Records from a collection:
╔══

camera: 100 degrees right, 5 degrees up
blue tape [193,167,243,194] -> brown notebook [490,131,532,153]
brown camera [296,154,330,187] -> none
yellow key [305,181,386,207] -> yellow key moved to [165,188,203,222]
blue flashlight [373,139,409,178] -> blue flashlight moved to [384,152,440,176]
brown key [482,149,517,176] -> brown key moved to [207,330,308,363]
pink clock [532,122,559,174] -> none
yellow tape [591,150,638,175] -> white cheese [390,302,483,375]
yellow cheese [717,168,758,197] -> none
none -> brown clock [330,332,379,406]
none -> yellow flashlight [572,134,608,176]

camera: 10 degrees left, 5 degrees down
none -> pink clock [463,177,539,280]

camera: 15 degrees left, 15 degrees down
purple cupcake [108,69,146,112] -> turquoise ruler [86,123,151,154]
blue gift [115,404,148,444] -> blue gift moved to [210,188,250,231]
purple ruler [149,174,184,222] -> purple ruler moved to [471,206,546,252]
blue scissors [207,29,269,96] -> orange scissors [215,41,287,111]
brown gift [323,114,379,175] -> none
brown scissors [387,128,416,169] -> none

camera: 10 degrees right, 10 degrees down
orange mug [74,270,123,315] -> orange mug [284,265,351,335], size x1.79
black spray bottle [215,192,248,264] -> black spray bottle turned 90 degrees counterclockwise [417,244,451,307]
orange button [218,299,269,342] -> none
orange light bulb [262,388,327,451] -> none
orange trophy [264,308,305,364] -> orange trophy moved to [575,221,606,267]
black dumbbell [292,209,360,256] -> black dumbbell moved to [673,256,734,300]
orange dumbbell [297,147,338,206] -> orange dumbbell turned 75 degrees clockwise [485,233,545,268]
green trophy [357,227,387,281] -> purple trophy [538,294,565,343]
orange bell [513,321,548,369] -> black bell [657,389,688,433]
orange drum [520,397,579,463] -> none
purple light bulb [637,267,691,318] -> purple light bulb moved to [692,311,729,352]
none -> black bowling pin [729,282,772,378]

╚══

__About this task__
Filter the records for the string "dumbbell" and copy every line that holds it.

__Expected answer__
black dumbbell [292,209,360,256] -> black dumbbell moved to [673,256,734,300]
orange dumbbell [297,147,338,206] -> orange dumbbell turned 75 degrees clockwise [485,233,545,268]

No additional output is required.